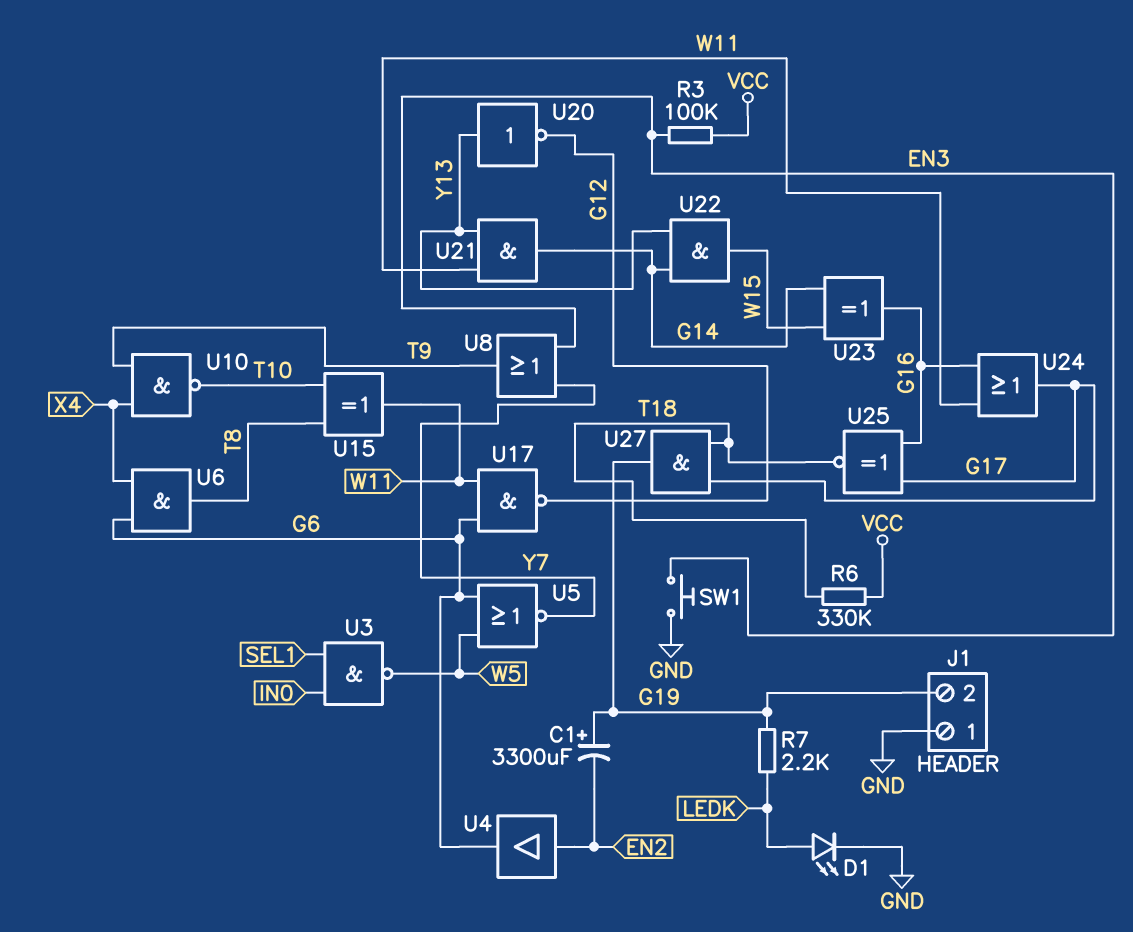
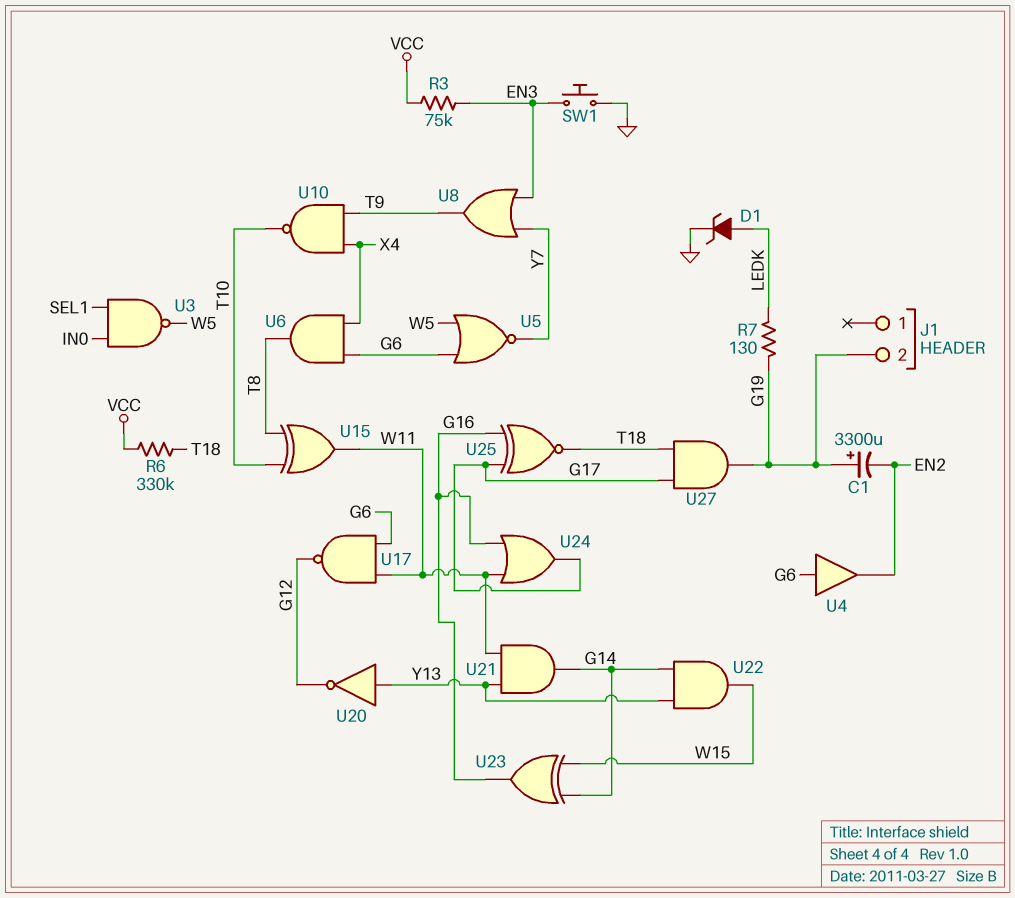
D1: LED (A LEDK, K GND) -> zener (A LEDK, K GND)
J1 pin 1: GND -> none
R3: 100k (EN3, VCC) -> 75k (EN3, VCC)
R7: 2.2k (G19, LEDK) -> 130 (G19, LEDK)
U4: buffer (in EN2, out G6) -> buffer (in G6, out EN2)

* * *

Only the records themselves, retyped exactly, belong in the answer; please leave all images behind.

D1: LED (A LEDK, K GND) -> zener (A LEDK, K GND)
J1 pin 1: GND -> none
R3: 100k (EN3, VCC) -> 75k (EN3, VCC)
R7: 2.2k (G19, LEDK) -> 130 (G19, LEDK)
U4: buffer (in EN2, out G6) -> buffer (in G6, out EN2)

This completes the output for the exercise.